• [TASK PROMPT] Restate verbatim the span of lines below between the line with "L3: none -> 100uH (N_6, N_10)" and the line with "U1 pin GND: GND -> VBUS", including those two lines, and only that span.

• [ENTRIES PROVIDED]
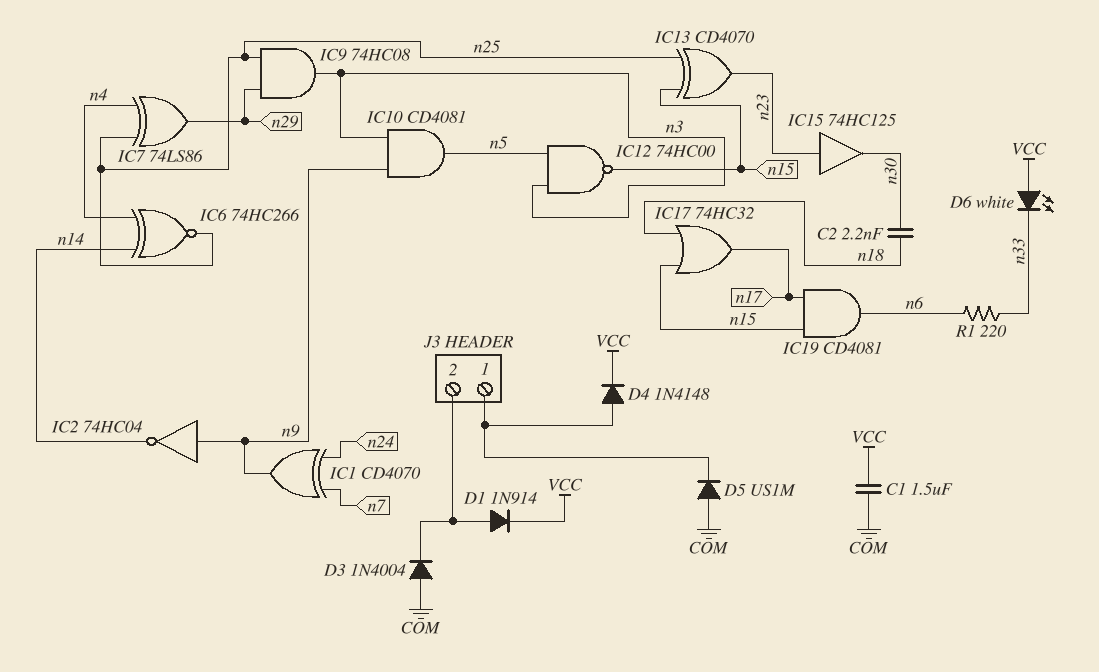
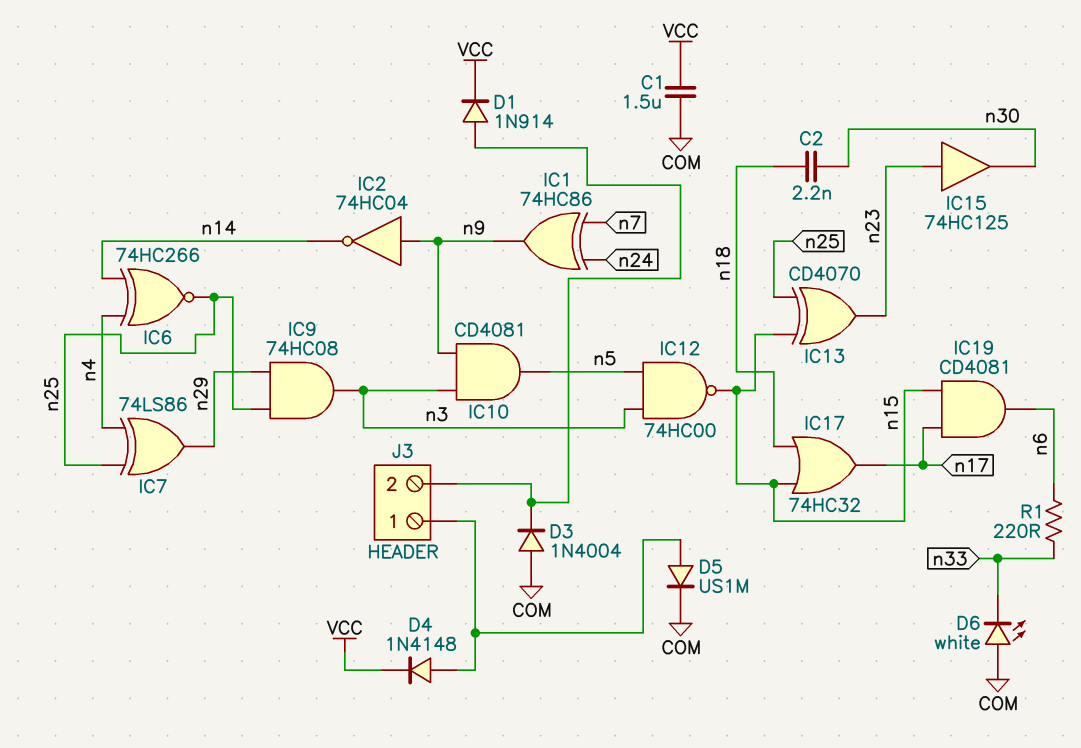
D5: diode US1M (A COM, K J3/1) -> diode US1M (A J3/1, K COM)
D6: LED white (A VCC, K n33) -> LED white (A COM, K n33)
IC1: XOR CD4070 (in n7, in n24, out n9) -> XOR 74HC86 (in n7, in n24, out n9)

--

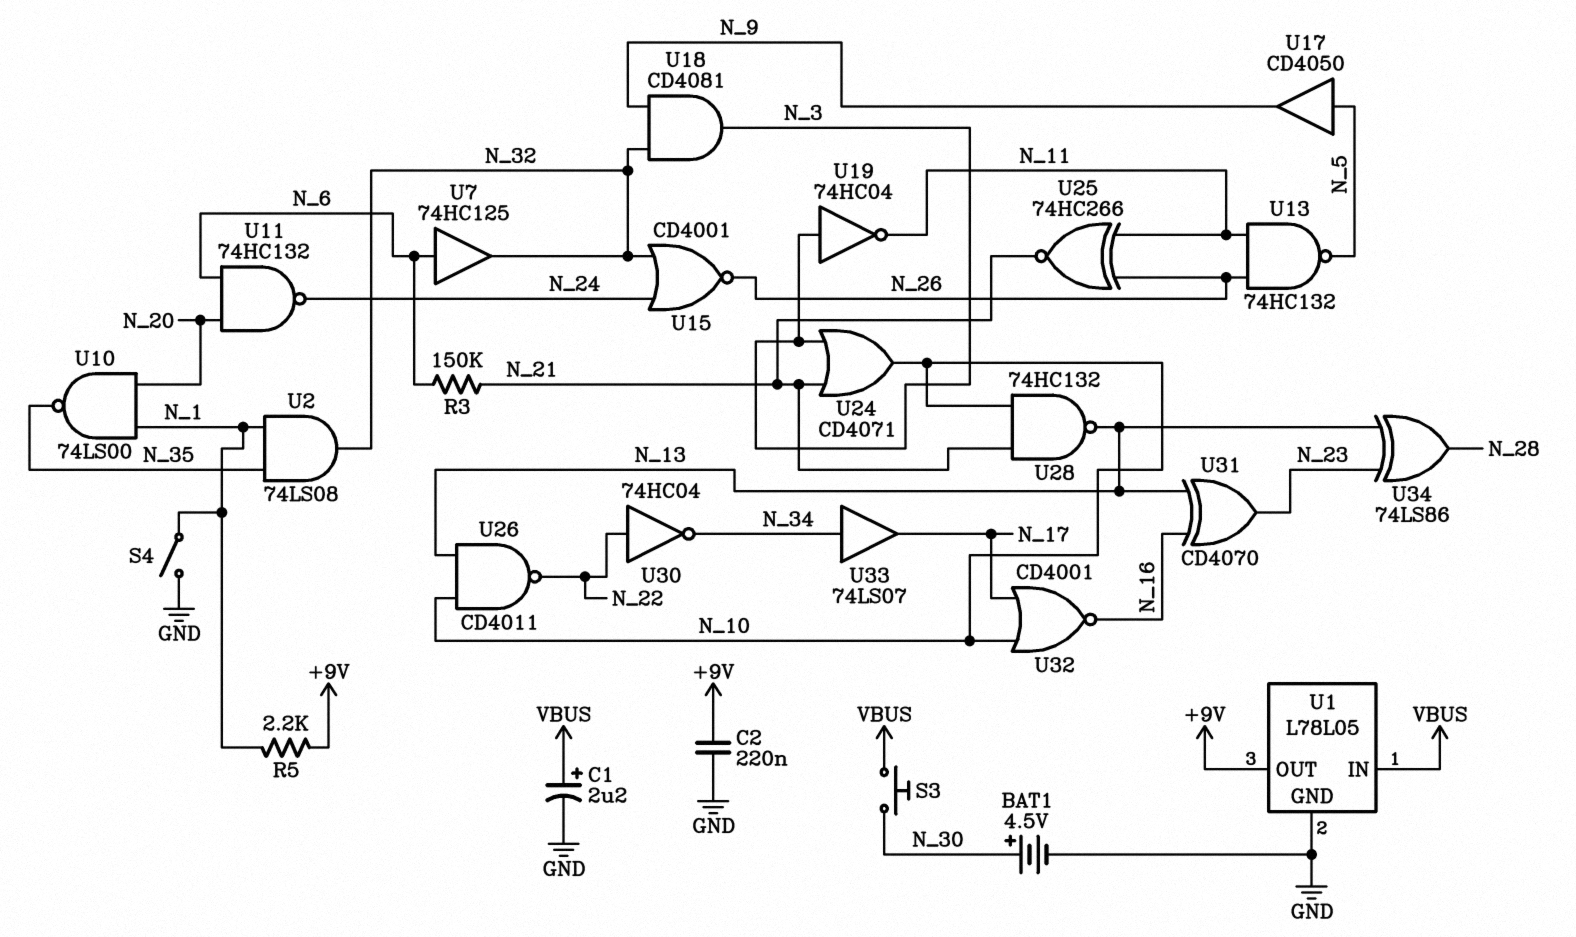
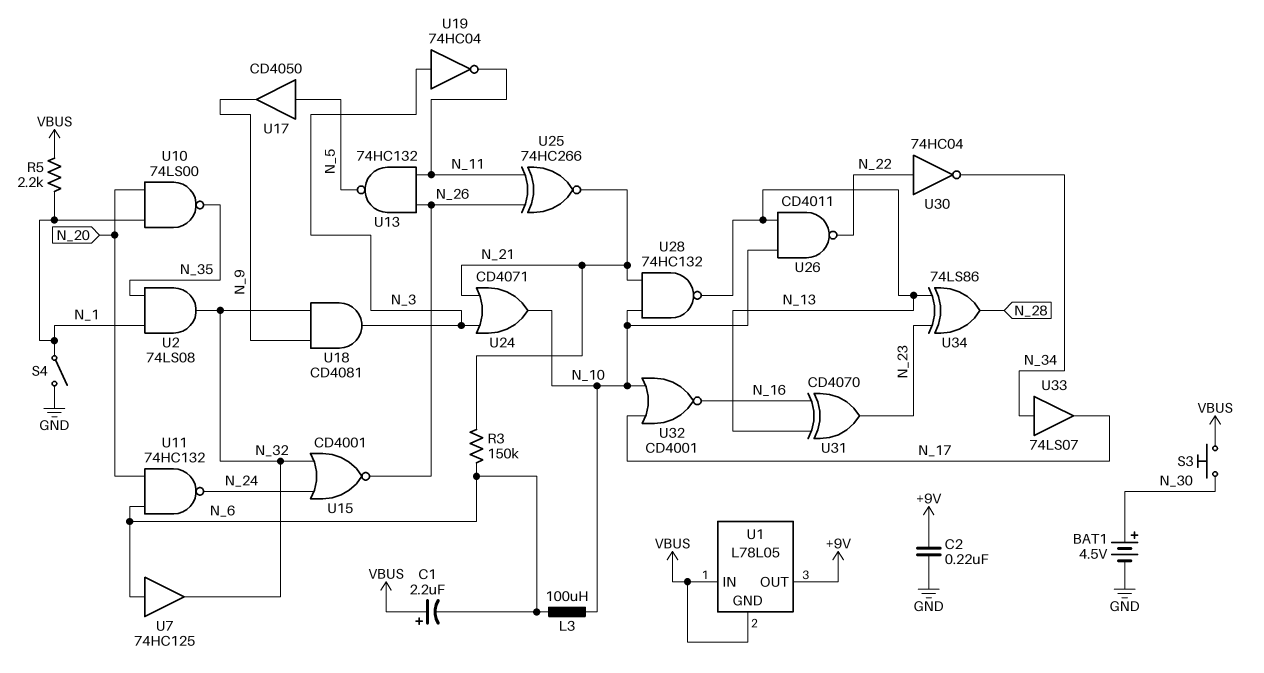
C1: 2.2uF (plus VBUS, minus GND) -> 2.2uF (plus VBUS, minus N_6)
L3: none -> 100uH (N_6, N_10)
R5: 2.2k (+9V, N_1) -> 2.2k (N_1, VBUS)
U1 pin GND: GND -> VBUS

* * *

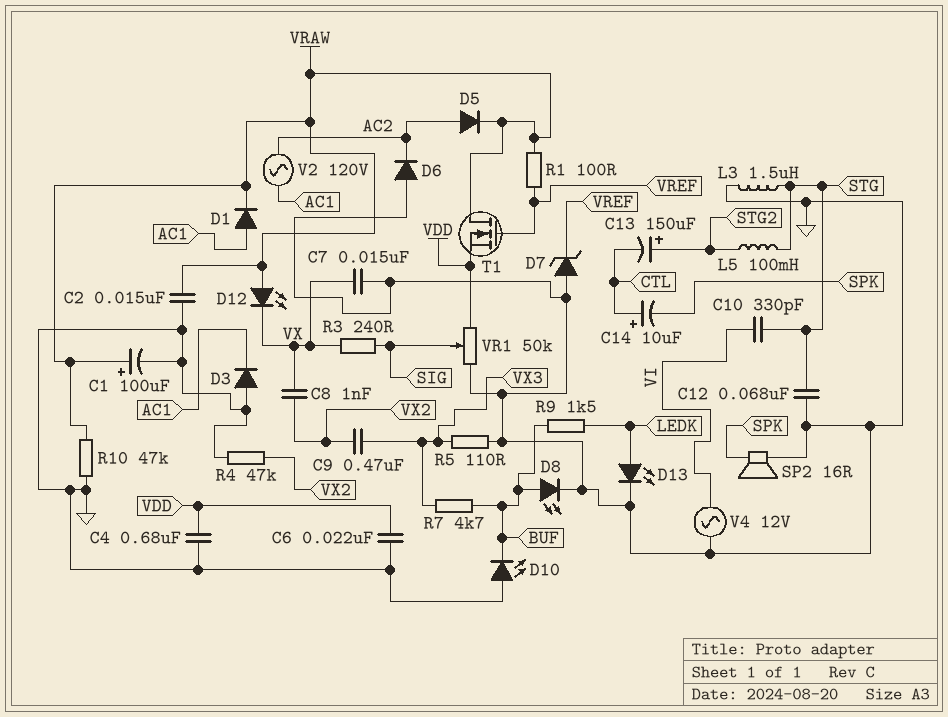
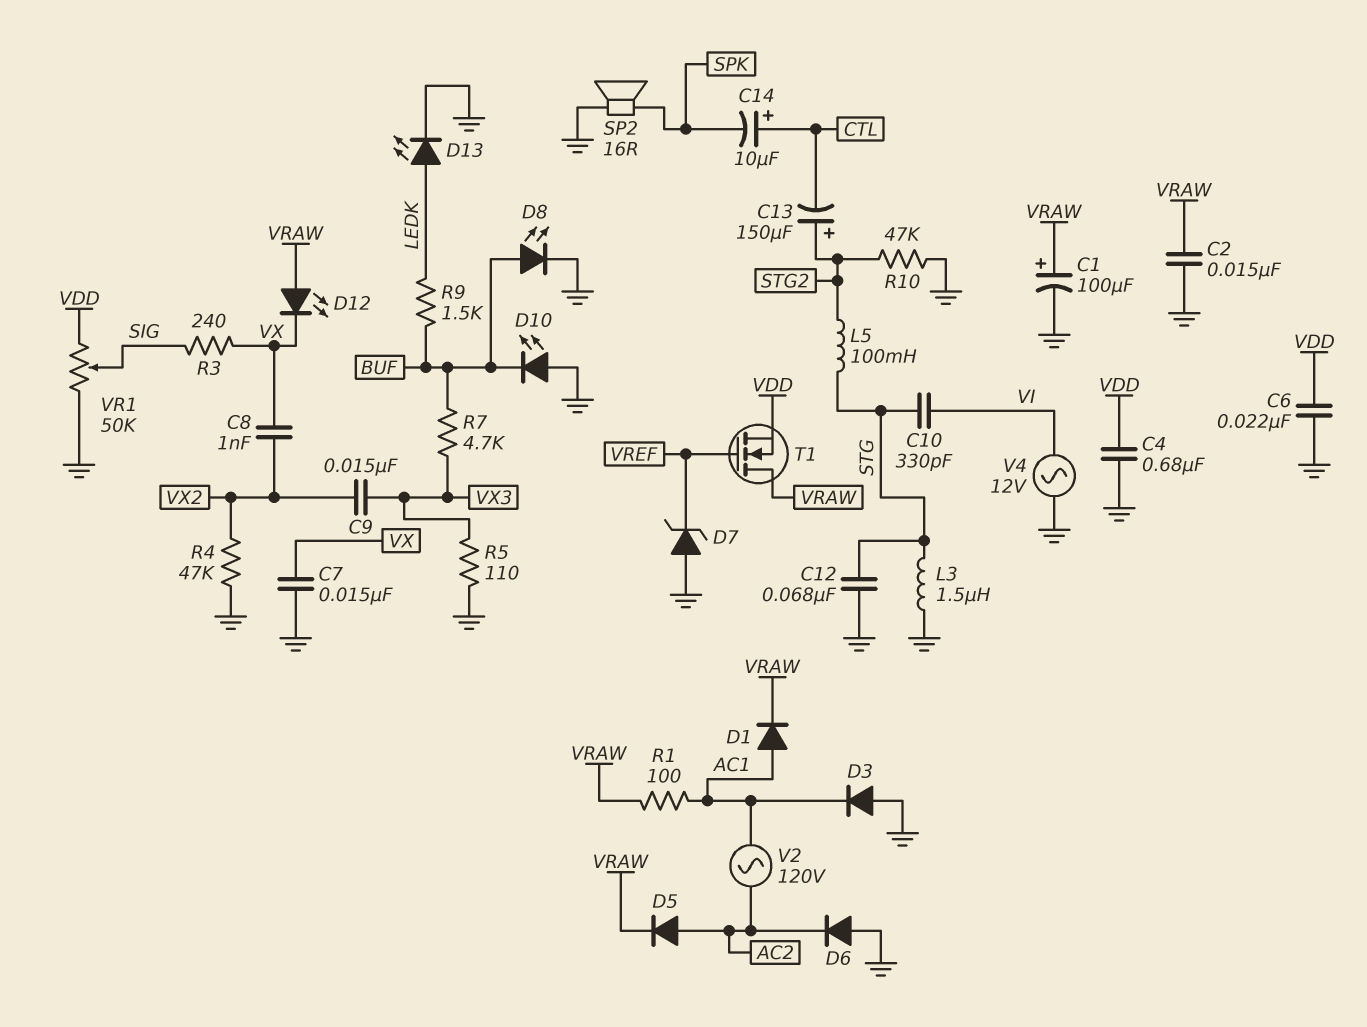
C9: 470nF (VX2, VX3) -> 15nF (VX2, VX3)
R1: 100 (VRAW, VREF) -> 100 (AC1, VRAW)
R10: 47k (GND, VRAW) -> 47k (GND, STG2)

• [RESULT OF THIS TASK]
L3: none -> 100uH (N_6, N_10)
R5: 2.2k (+9V, N_1) -> 2.2k (N_1, VBUS)
U1 pin GND: GND -> VBUS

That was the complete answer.